• THE RECORDS:
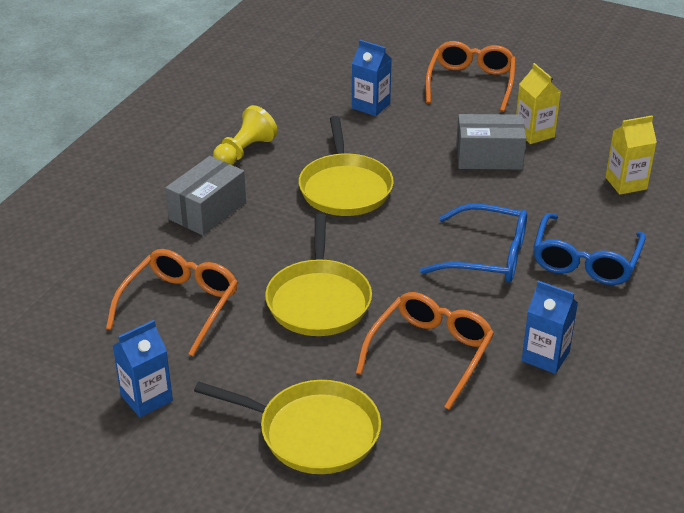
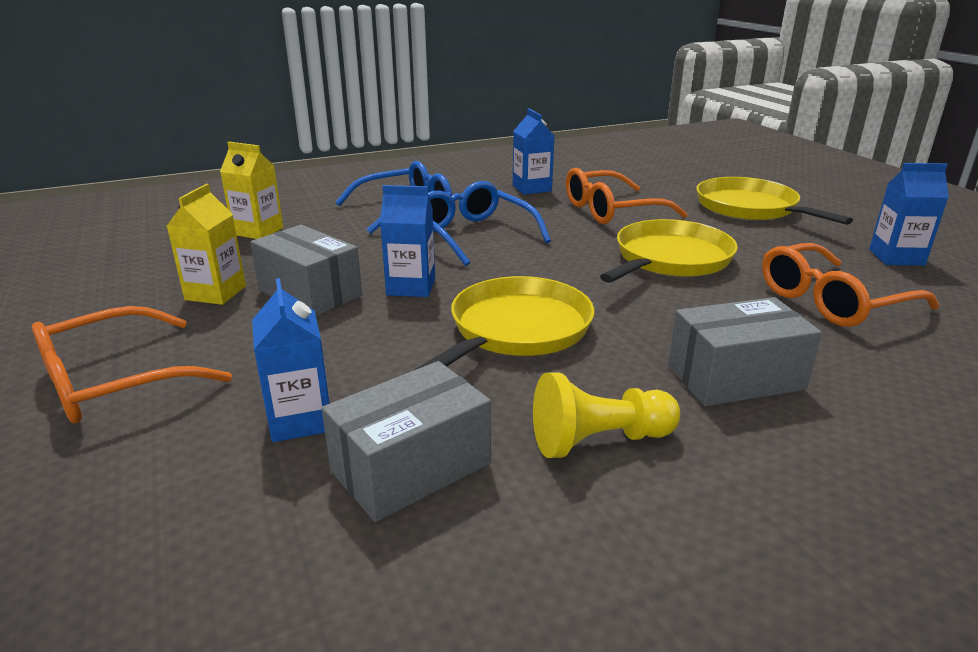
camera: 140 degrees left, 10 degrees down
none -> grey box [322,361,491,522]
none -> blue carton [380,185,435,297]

==

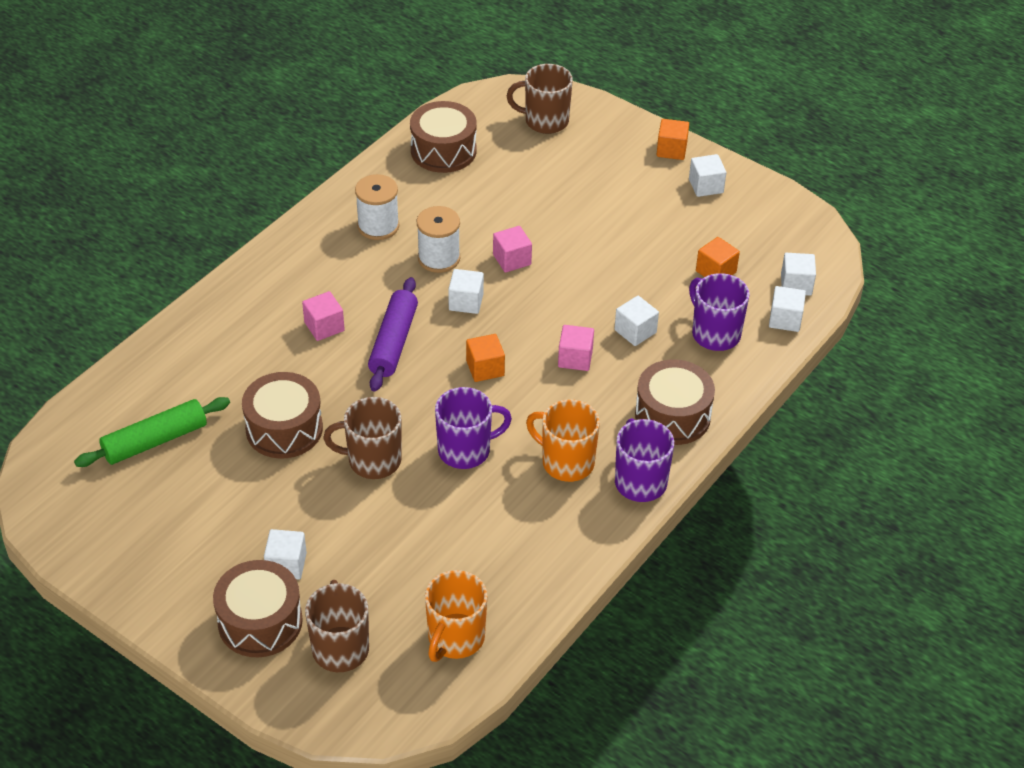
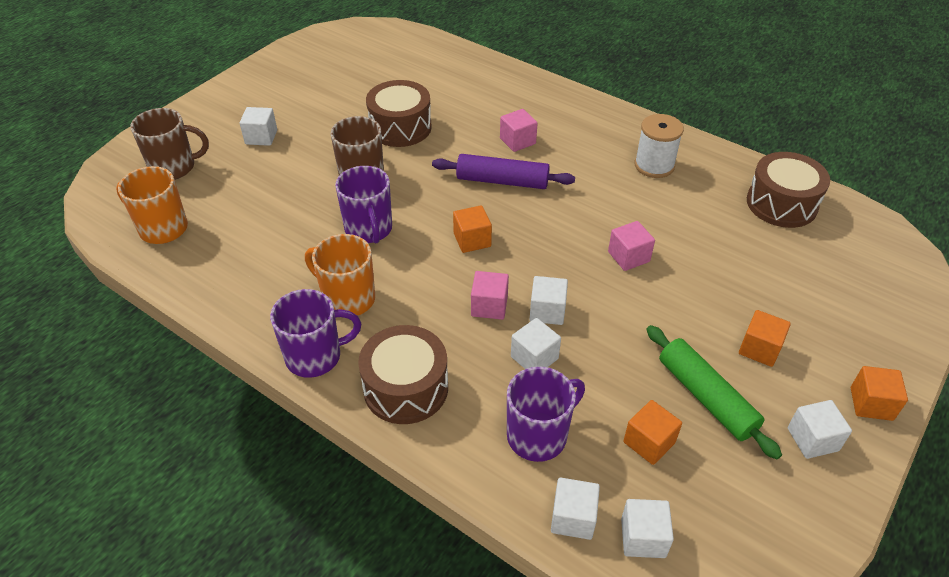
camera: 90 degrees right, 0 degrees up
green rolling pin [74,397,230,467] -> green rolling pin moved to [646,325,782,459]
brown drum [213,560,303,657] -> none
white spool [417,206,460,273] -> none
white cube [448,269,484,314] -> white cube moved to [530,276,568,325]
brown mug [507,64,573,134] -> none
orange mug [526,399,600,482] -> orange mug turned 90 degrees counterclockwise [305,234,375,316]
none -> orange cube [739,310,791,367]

• TASK DETAILS:
Leave out every line above except those from the line with "brown mug [507,64,573,134] -> none" up to and including the line with "none -> orange cube [739,310,791,367]", and copy those exactly.

• SOLUTION FOR THIS EXERCISE:
brown mug [507,64,573,134] -> none
orange mug [526,399,600,482] -> orange mug turned 90 degrees counterclockwise [305,234,375,316]
none -> orange cube [739,310,791,367]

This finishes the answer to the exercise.